■ **Working data**
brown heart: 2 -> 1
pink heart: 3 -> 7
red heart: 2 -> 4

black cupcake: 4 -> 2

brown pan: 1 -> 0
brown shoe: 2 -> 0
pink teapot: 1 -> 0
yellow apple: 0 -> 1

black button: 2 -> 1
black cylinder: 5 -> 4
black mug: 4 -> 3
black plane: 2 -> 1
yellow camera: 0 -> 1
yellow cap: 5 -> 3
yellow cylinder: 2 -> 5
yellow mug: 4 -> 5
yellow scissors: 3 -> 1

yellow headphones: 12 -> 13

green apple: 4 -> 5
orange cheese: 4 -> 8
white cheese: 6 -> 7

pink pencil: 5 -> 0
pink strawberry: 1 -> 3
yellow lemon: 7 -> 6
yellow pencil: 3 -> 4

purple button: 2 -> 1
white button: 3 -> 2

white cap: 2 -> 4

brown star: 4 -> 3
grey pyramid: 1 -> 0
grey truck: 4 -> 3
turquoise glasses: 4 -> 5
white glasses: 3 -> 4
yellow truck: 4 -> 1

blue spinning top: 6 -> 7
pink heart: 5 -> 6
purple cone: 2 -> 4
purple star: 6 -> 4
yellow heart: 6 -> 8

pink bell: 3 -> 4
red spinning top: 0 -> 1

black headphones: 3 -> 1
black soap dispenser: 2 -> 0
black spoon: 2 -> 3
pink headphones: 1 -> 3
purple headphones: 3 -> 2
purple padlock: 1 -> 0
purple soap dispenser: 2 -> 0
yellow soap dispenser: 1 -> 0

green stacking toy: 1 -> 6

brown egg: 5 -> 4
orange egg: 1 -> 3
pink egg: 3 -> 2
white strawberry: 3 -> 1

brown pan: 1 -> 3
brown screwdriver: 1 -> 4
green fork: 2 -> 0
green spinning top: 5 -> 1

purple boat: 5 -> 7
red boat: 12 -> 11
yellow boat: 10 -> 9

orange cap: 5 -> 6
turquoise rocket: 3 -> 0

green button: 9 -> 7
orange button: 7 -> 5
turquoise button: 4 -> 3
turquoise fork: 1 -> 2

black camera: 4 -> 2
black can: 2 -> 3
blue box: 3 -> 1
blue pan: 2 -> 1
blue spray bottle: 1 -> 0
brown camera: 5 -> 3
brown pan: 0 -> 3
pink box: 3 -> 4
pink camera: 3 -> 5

■ **What is needed**
Lines from the entries that contain the word "pink" are what the answer must hold.

■ **Exercise response**
pink heart: 3 -> 7
pink teapot: 1 -> 0
pink pencil: 5 -> 0
pink strawberry: 1 -> 3
pink heart: 5 -> 6
pink bell: 3 -> 4
pink headphones: 1 -> 3
pink egg: 3 -> 2
pink box: 3 -> 4
pink camera: 3 -> 5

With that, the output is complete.